What the task asks: What is needed is an exact retyping of the records below, from the first line through the line that contains "purple plate: 14 -> 13".

Stored items from a collection:
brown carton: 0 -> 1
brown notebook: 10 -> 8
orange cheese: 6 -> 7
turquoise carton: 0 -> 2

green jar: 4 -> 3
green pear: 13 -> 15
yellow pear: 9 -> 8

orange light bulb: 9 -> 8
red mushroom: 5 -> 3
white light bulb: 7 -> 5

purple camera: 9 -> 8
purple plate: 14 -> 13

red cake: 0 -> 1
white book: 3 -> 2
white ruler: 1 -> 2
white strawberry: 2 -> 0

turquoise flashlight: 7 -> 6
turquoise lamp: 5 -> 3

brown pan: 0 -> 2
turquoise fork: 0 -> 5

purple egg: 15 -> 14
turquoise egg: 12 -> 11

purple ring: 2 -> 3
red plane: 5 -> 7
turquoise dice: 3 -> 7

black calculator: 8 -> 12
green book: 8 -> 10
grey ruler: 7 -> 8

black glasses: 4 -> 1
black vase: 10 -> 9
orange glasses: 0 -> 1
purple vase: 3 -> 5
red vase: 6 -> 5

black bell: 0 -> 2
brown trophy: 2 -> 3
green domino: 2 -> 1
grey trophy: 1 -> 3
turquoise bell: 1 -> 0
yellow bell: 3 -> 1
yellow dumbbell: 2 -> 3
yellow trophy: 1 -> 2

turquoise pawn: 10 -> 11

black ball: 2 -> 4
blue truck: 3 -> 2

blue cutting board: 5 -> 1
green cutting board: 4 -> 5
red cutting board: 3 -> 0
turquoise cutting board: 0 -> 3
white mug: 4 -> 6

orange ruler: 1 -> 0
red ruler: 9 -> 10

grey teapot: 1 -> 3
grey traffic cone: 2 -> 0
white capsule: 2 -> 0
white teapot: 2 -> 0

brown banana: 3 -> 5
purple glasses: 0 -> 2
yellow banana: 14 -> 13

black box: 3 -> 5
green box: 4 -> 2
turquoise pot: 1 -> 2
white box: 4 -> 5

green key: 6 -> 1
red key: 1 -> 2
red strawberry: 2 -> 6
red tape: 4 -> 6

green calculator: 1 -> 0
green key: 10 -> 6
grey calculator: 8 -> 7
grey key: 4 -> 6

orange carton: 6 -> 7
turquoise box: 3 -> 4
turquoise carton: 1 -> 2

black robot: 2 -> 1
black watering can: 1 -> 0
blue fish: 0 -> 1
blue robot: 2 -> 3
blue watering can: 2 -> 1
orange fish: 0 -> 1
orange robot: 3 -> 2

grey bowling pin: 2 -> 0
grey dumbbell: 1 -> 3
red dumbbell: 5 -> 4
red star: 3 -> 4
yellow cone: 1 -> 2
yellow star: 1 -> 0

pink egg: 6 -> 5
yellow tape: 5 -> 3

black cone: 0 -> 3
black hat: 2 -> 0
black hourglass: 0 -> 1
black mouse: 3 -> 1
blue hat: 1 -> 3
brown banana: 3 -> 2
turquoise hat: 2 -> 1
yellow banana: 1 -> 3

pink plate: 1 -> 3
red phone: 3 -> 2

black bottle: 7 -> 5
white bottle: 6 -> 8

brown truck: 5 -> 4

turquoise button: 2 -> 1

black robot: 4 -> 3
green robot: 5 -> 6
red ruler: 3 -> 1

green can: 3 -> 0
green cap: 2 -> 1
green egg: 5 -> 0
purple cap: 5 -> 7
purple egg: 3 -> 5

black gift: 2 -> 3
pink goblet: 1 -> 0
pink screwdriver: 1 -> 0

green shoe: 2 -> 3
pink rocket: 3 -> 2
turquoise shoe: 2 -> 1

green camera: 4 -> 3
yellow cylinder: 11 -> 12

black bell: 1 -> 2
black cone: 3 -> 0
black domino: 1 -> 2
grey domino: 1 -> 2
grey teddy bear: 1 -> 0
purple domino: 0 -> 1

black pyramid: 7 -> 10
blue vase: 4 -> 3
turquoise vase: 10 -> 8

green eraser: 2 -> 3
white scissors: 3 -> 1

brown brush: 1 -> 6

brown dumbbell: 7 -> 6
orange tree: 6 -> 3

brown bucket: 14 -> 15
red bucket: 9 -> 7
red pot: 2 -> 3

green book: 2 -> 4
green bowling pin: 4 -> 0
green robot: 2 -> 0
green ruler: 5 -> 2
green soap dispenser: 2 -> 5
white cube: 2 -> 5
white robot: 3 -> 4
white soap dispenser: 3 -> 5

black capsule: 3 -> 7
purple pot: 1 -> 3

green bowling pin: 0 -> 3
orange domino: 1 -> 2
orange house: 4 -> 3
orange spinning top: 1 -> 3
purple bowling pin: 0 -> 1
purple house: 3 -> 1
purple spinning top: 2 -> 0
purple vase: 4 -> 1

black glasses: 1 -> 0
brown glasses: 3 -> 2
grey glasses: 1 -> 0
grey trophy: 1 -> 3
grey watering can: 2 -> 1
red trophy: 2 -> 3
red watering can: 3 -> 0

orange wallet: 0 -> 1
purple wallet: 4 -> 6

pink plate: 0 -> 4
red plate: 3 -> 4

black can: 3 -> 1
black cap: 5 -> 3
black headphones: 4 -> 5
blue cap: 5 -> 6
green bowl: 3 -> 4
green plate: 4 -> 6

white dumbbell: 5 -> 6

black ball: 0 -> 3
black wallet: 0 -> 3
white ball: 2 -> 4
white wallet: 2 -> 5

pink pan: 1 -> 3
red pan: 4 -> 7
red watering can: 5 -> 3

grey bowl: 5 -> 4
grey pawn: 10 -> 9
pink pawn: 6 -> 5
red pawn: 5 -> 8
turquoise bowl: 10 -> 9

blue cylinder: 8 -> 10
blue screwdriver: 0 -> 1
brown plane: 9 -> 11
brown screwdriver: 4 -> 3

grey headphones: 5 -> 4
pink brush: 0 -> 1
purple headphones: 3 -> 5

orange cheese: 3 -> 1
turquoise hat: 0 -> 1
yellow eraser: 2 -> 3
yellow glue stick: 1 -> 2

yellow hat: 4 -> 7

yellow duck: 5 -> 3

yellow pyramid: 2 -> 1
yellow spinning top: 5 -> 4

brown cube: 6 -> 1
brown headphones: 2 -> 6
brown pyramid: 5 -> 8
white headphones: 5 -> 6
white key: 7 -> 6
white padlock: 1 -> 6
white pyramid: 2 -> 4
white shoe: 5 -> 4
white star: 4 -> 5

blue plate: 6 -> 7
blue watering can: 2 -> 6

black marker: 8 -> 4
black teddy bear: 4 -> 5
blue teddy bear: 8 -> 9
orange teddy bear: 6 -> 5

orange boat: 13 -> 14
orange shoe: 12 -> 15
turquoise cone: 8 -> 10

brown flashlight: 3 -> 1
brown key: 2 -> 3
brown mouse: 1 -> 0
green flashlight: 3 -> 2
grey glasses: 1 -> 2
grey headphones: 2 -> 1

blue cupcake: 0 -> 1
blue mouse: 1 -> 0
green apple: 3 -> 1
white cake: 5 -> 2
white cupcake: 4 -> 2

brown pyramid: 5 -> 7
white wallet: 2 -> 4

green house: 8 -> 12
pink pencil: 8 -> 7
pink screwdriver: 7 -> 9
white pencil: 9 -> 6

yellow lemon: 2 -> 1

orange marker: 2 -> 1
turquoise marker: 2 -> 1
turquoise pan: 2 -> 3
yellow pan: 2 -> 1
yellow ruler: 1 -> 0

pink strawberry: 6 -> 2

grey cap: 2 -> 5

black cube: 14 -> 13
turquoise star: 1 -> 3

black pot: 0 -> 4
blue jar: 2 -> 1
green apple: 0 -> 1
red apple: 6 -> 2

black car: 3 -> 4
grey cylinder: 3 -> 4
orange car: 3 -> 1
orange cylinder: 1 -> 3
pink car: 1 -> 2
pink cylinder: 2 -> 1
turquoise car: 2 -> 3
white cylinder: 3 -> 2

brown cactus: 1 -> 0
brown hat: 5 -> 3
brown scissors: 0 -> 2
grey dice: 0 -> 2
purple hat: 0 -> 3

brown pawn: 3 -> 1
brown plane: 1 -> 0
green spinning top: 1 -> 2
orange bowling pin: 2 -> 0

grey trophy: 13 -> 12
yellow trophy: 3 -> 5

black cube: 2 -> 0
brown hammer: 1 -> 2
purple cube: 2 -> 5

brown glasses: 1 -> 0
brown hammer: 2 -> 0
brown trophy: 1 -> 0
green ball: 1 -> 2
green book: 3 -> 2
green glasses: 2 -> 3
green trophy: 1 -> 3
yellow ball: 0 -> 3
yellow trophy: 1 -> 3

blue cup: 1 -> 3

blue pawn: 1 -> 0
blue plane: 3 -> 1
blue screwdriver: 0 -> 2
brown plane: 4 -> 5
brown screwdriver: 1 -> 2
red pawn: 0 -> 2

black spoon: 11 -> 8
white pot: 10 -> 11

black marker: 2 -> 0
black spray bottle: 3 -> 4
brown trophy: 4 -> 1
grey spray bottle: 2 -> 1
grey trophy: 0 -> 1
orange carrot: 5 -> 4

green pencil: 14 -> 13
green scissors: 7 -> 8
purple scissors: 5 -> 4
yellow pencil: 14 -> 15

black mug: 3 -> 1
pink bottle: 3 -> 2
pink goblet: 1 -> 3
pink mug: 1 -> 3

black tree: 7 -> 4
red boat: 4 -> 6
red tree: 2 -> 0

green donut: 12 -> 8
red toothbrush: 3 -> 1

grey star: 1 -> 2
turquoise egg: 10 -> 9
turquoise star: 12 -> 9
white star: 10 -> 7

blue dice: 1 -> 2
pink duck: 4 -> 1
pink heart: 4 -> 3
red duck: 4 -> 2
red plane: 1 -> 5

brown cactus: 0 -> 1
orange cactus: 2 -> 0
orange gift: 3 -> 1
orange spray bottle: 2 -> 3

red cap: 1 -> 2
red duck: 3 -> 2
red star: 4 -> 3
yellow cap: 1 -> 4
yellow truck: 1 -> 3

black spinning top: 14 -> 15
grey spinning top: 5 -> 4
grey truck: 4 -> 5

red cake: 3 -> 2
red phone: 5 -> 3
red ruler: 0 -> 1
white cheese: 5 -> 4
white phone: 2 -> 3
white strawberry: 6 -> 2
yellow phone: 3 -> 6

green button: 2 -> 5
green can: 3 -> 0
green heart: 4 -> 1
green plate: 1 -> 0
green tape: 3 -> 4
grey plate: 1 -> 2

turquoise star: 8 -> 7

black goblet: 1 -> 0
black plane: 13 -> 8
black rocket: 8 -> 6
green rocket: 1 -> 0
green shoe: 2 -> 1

Answer space:
brown carton: 0 -> 1
brown notebook: 10 -> 8
orange cheese: 6 -> 7
turquoise carton: 0 -> 2

green jar: 4 -> 3
green pear: 13 -> 15
yellow pear: 9 -> 8

orange light bulb: 9 -> 8
red mushroom: 5 -> 3
white light bulb: 7 -> 5

purple camera: 9 -> 8
purple plate: 14 -> 13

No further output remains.